RECORDS TO USE:
++++
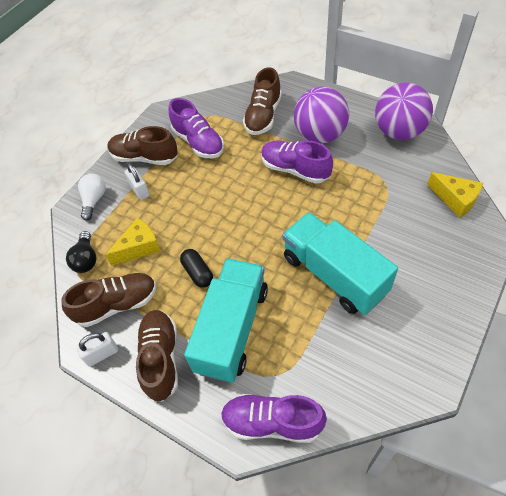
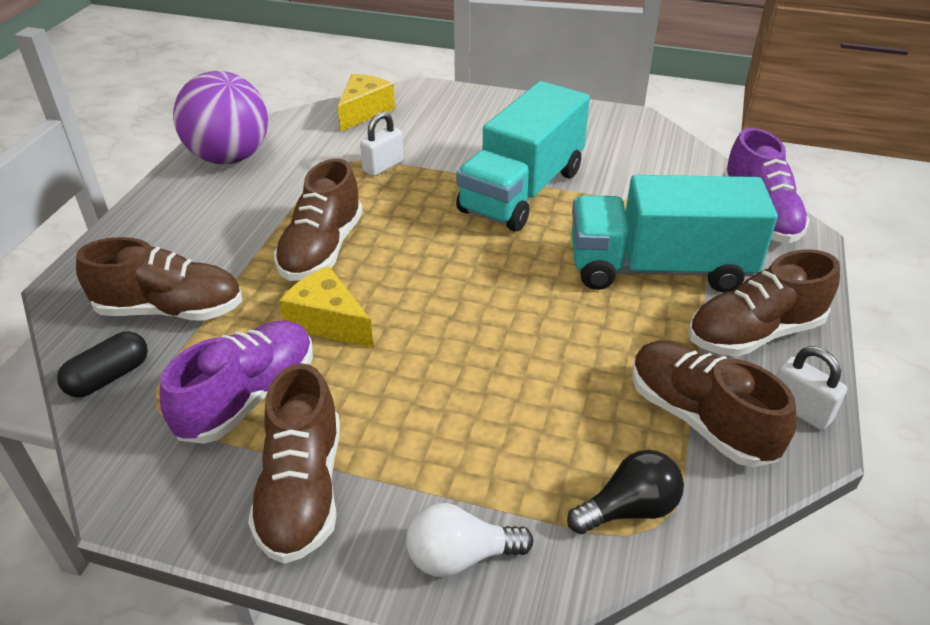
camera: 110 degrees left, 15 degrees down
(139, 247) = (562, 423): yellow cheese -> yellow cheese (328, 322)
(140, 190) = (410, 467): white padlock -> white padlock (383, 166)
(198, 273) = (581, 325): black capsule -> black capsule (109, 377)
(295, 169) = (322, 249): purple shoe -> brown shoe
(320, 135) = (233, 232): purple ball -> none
++++
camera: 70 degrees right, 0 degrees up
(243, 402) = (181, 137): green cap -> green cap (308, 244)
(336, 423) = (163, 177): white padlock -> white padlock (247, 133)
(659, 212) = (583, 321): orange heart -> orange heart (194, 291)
++++
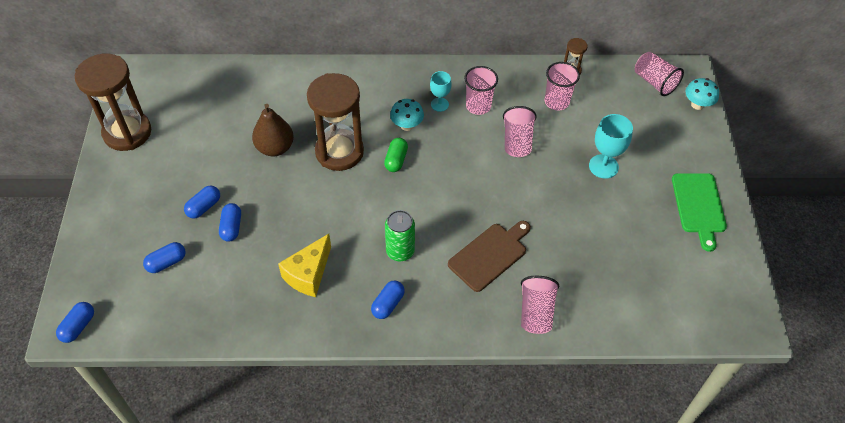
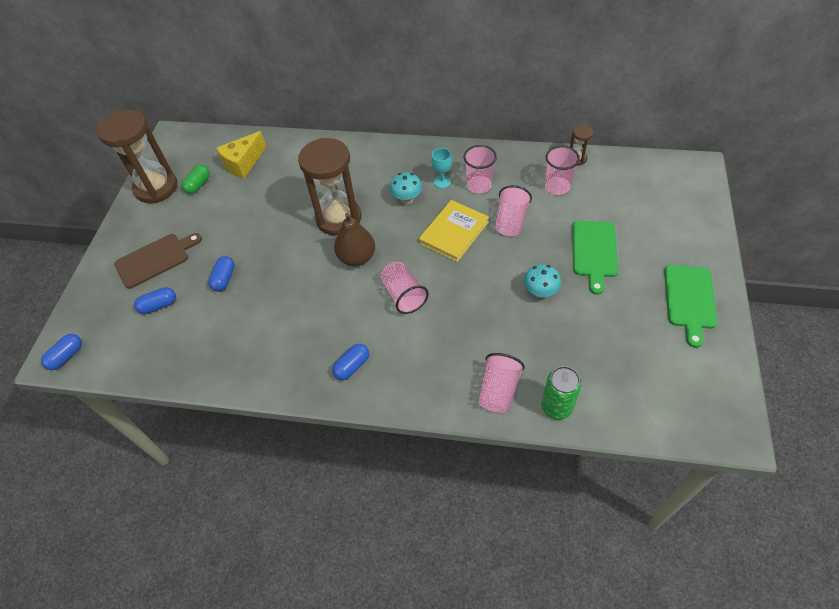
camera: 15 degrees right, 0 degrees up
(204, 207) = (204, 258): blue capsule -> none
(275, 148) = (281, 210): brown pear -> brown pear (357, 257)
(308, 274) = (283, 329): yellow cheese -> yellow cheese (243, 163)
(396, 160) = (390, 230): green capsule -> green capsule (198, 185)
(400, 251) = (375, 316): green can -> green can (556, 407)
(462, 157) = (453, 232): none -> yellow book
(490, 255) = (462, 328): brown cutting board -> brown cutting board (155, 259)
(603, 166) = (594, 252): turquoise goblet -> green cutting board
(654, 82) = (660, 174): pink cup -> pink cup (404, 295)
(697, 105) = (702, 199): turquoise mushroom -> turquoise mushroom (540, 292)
++++
DESCRIPTION OF THE TASK: Go to the line with "(140, 190) = (410, 467): white" in the entries above and repeat every line from there through the line with "(320, 135) = (233, 232): purple ball -> none", exactly and with no other text.

TASK SOLUTION:
(140, 190) = (410, 467): white padlock -> white padlock (383, 166)
(198, 273) = (581, 325): black capsule -> black capsule (109, 377)
(295, 169) = (322, 249): purple shoe -> brown shoe
(320, 135) = (233, 232): purple ball -> none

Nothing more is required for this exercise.